=== Section Start ===
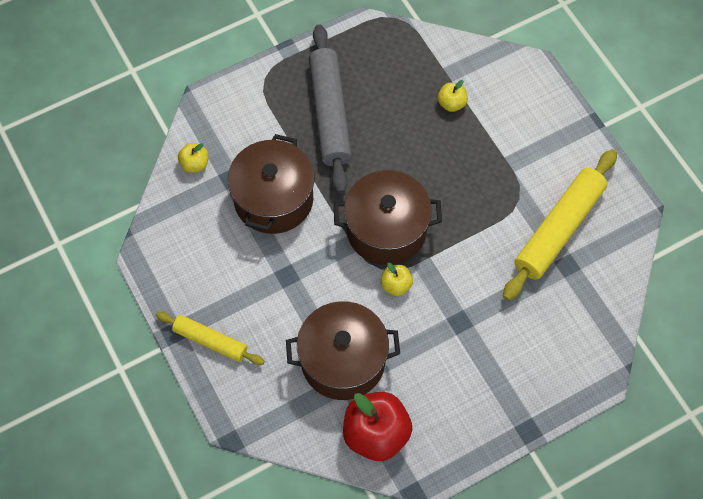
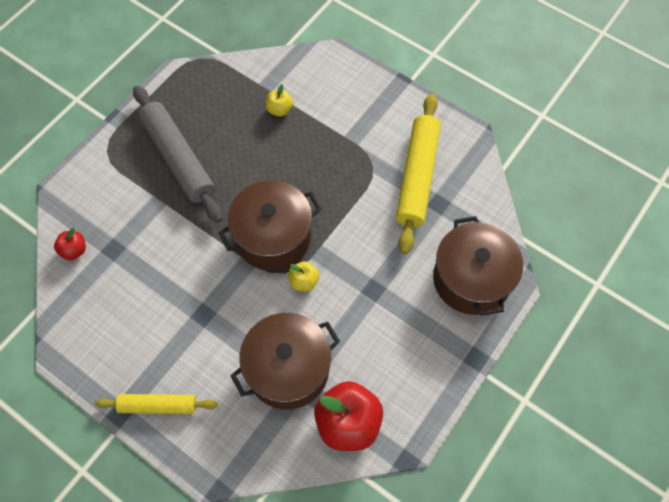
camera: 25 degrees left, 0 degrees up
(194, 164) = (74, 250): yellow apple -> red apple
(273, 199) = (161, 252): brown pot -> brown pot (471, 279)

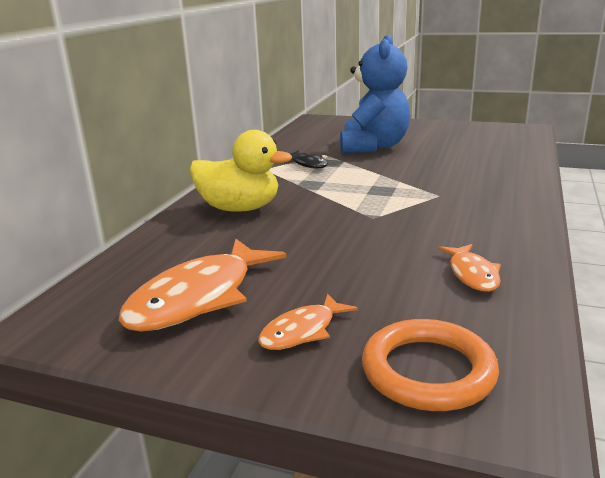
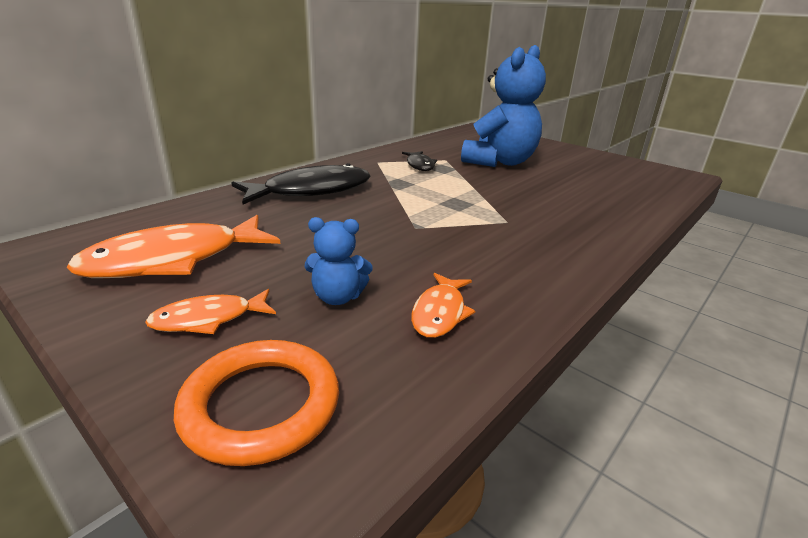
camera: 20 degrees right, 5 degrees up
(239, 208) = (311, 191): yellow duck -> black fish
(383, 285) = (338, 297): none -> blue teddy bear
=== Section End ===
[Task brief]: Could you count how many lines in the records contain the word "camera"? Only the number is needed.

[Response to this task]: 2